Count the lines in the data below holding the string "depth" and write the total by itself.

(Coordinate-based change data)
"""

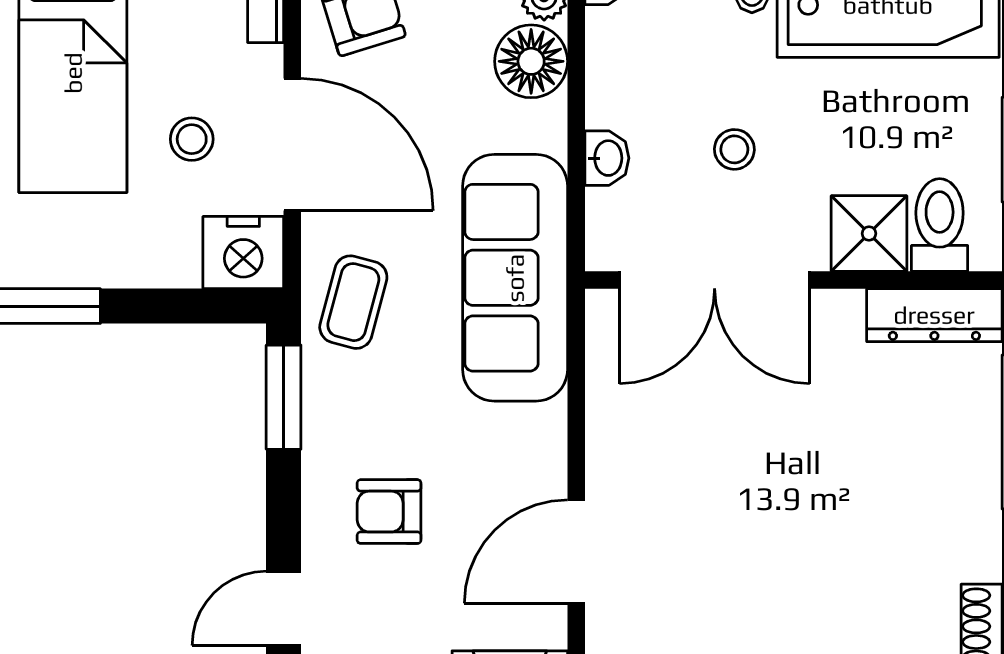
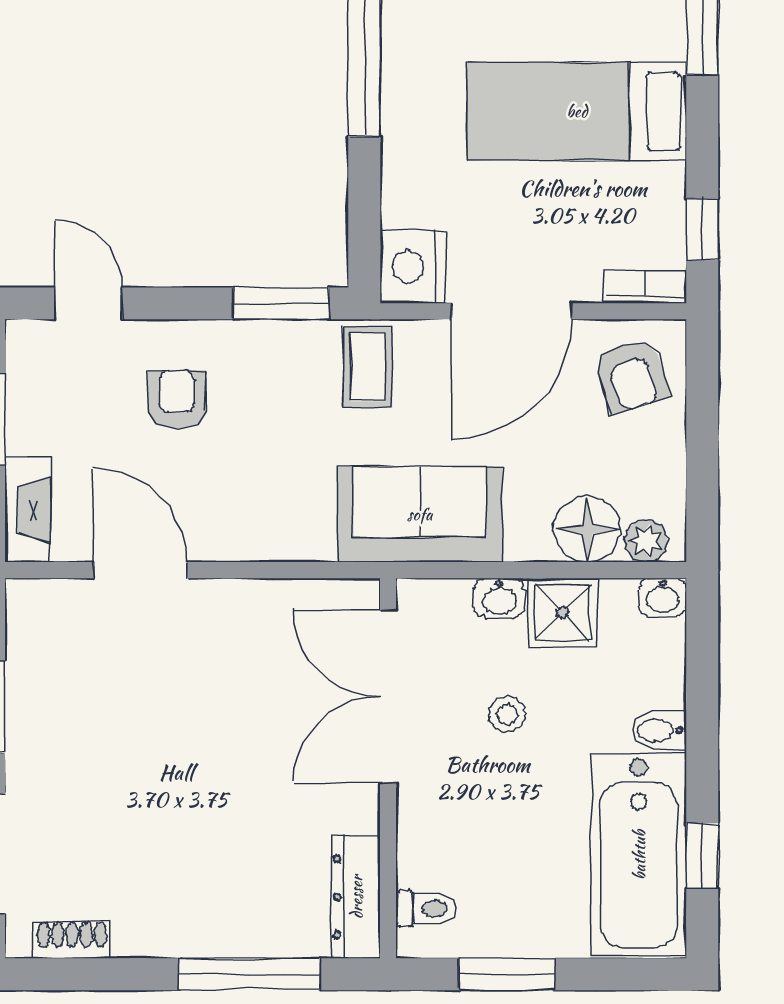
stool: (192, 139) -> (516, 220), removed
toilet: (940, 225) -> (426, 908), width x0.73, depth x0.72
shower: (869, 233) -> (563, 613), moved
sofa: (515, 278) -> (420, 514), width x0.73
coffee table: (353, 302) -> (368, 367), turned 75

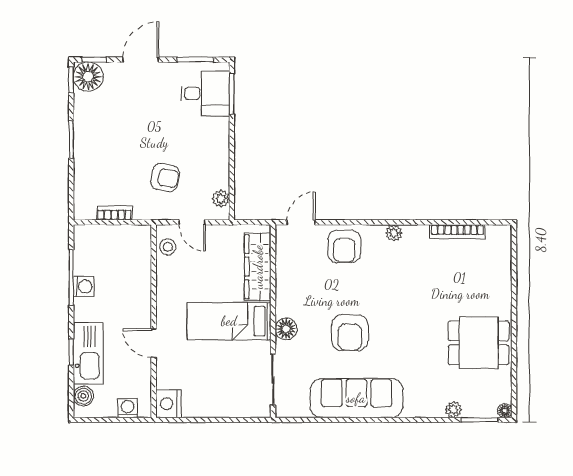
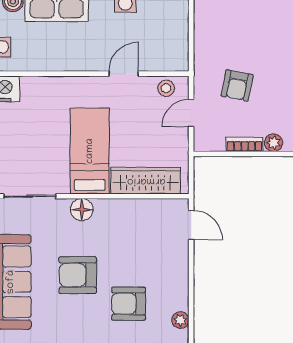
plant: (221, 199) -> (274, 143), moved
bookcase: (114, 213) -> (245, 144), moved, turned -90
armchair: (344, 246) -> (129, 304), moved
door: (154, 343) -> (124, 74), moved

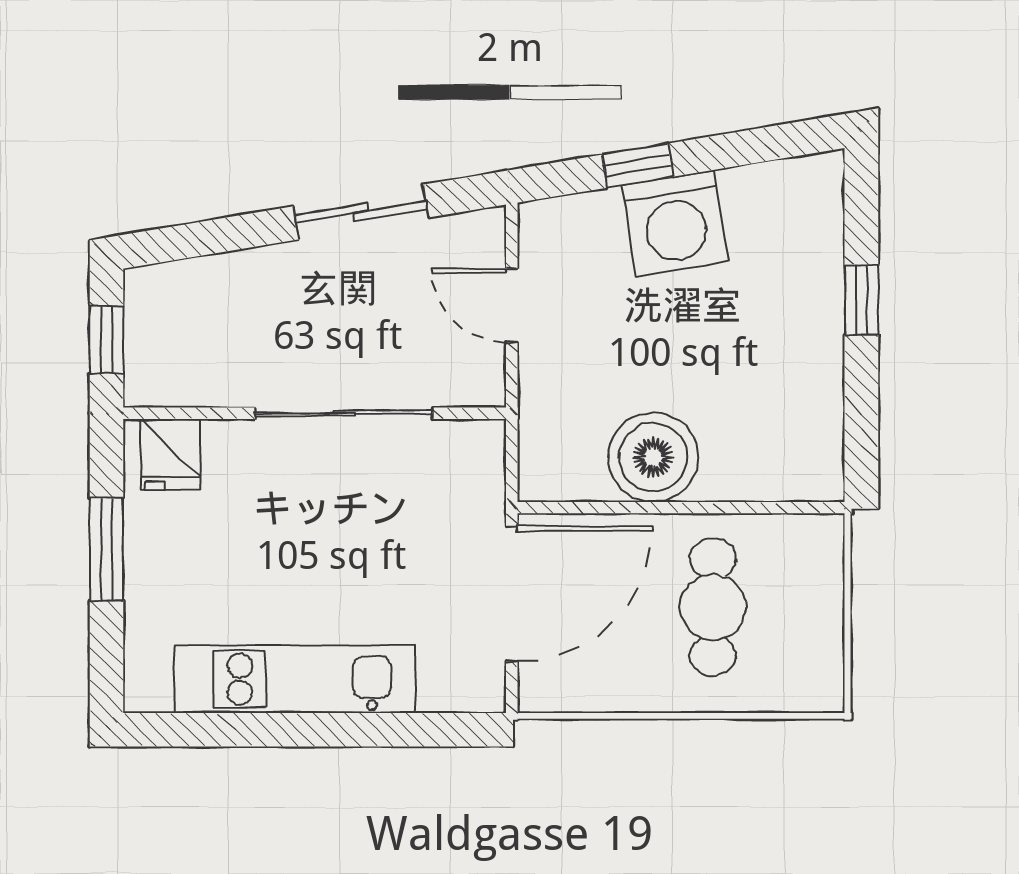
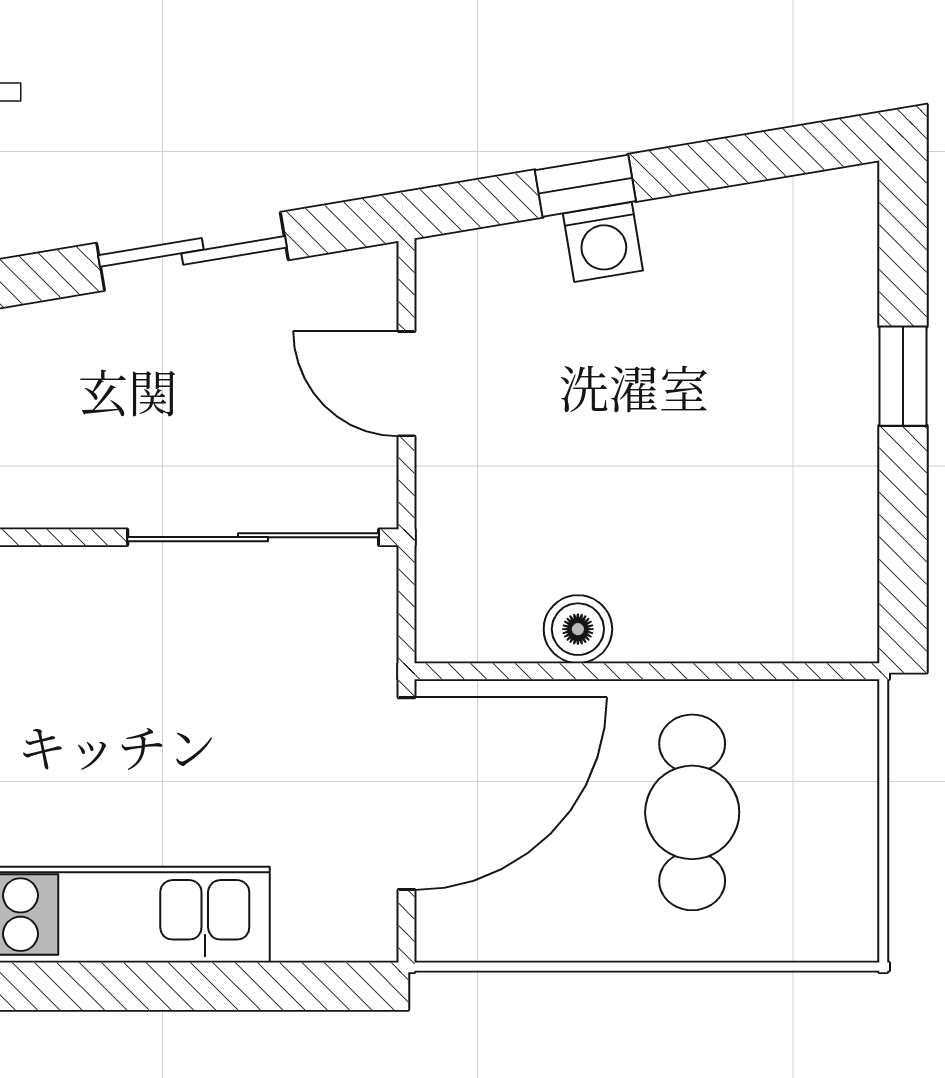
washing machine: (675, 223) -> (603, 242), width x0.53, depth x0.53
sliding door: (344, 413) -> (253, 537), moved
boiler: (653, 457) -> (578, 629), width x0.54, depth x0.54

"""

Response to the exercise: 3